[[ RECORDED DATA open ]]

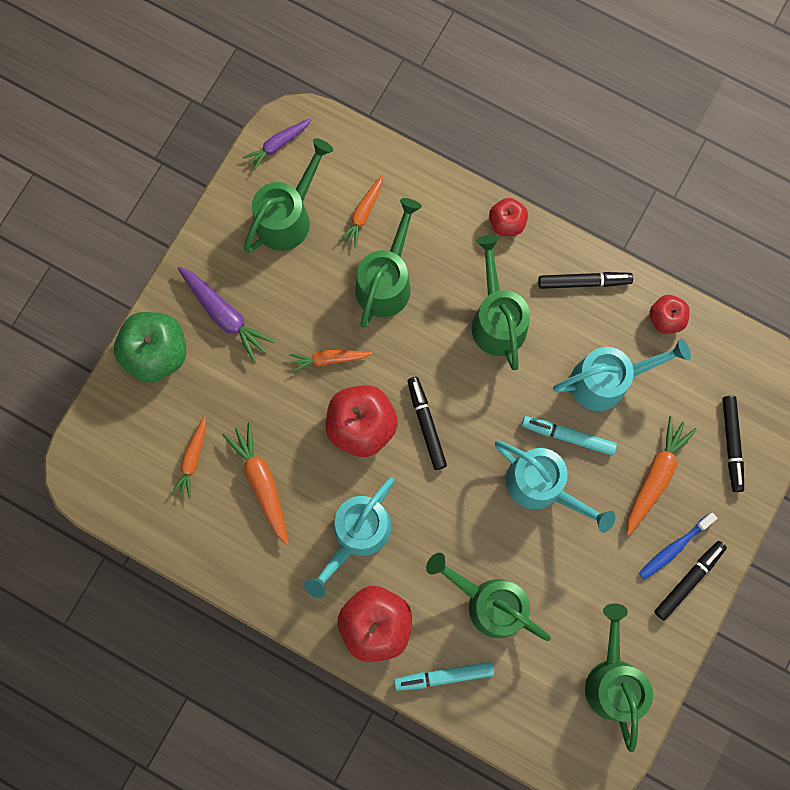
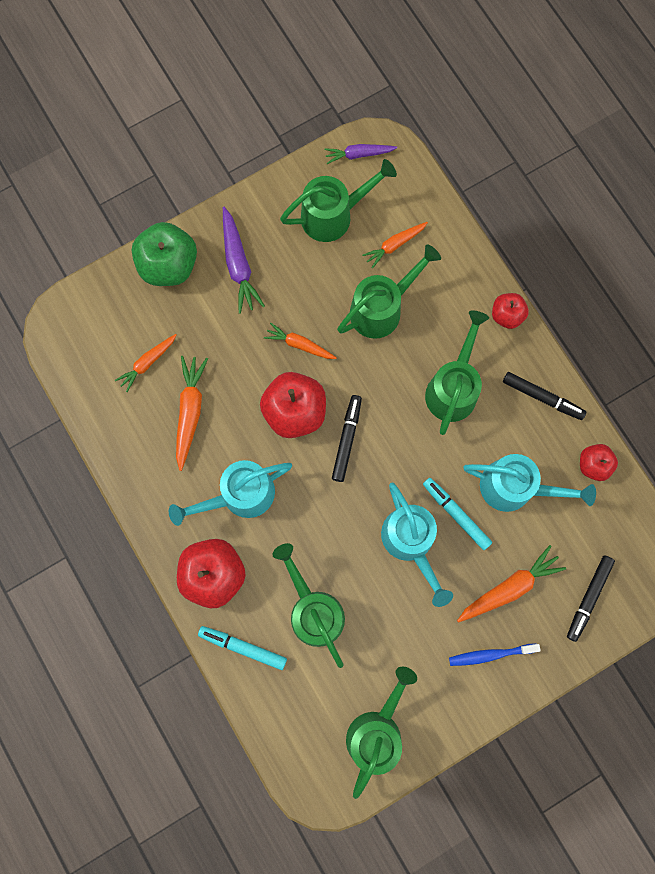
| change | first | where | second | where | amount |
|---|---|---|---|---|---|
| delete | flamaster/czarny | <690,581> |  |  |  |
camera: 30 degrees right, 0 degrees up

[[ RECORDED DATA closed ]]

AIM OF THE EXERCISE: Copy out precisely those lines which run from the one containing "delete | flamaster/czarny" to the end of the material.

RESULT BELOW:
| delete | flamaster/czarny | <690,581> |  |  |  |
camera: 30 degrees right, 0 degrees up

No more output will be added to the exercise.